__What the exercise asks__:
An exact transcript is required of the lines below, from the one containing "470,409,574,504 to 403,110,449,146" through the very last; leave every picture out of it.

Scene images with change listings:
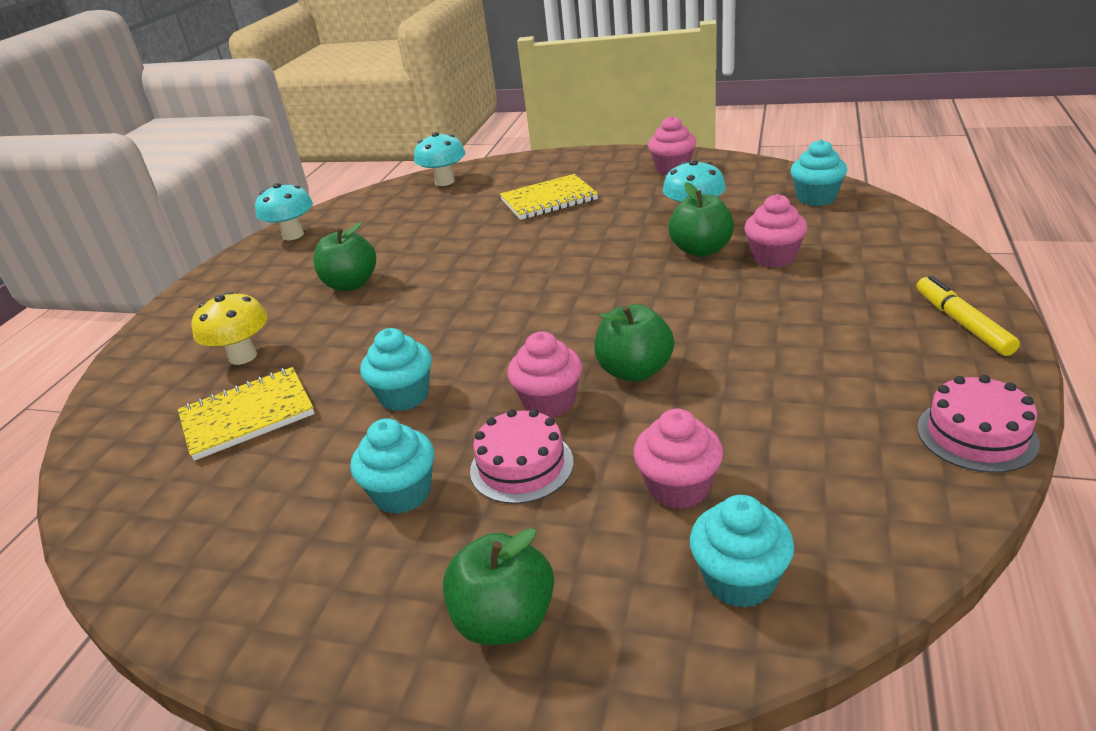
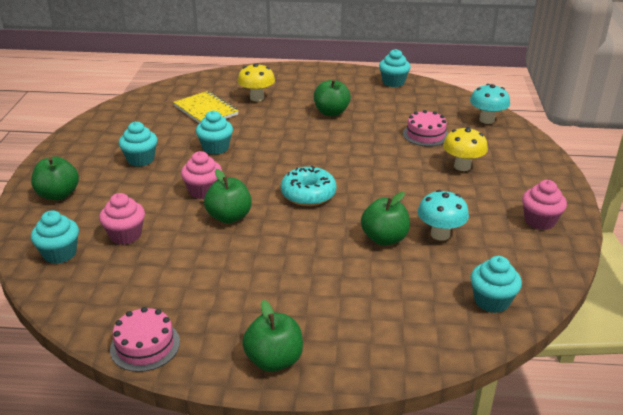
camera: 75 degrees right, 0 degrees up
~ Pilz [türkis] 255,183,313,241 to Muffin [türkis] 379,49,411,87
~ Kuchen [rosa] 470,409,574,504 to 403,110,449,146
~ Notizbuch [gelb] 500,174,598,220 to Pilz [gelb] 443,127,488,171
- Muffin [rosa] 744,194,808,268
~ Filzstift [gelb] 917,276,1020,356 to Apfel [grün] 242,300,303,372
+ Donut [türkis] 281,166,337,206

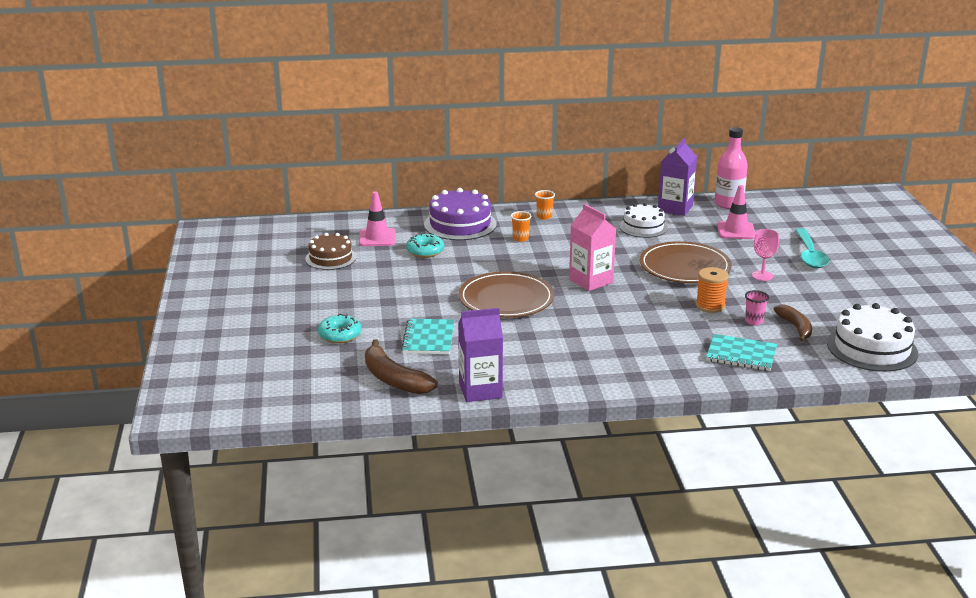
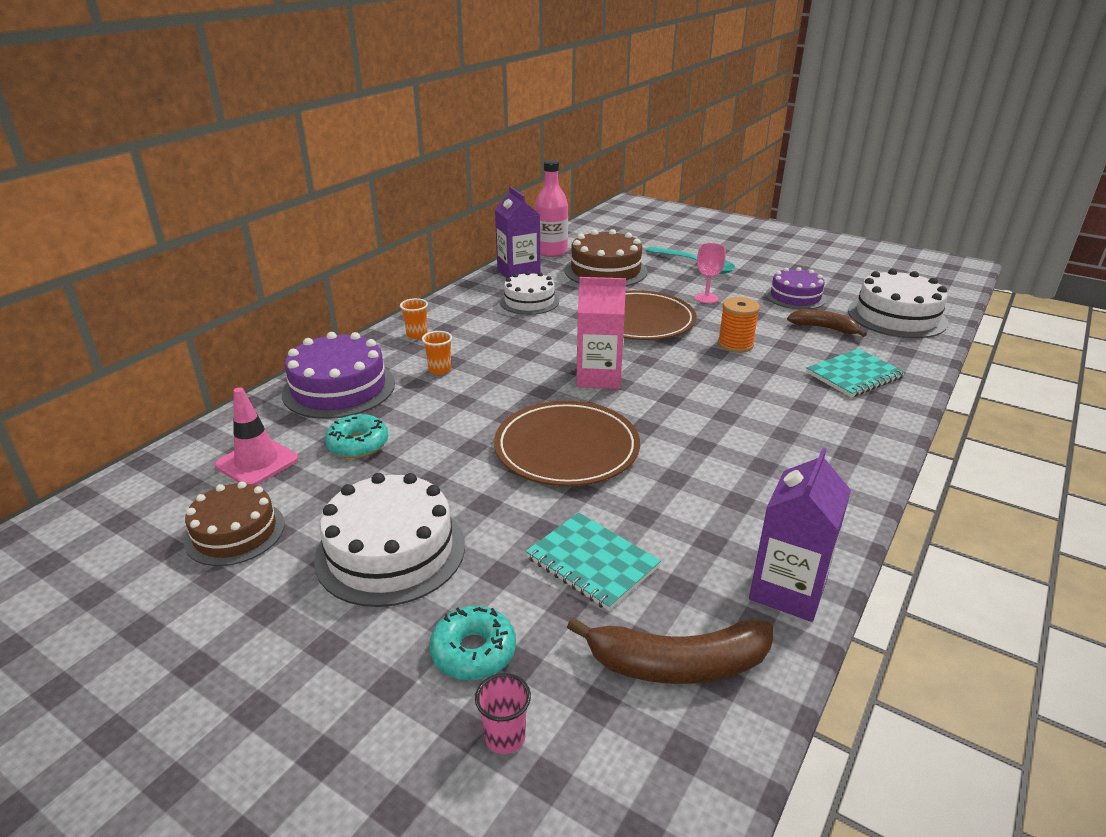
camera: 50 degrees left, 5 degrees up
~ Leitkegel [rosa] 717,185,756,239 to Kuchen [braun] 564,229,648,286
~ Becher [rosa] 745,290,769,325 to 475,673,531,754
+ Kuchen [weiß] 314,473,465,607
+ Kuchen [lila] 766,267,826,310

__Task result__:
~ Kuchen [rosa] 470,409,574,504 to 403,110,449,146
~ Notizbuch [gelb] 500,174,598,220 to Pilz [gelb] 443,127,488,171
- Muffin [rosa] 744,194,808,268
~ Filzstift [gelb] 917,276,1020,356 to Apfel [grün] 242,300,303,372
+ Donut [türkis] 281,166,337,206

camera: 50 degrees left, 5 degrees up
~ Leitkegel [rosa] 717,185,756,239 to Kuchen [braun] 564,229,648,286
~ Becher [rosa] 745,290,769,325 to 475,673,531,754
+ Kuchen [weiß] 314,473,465,607
+ Kuchen [lila] 766,267,826,310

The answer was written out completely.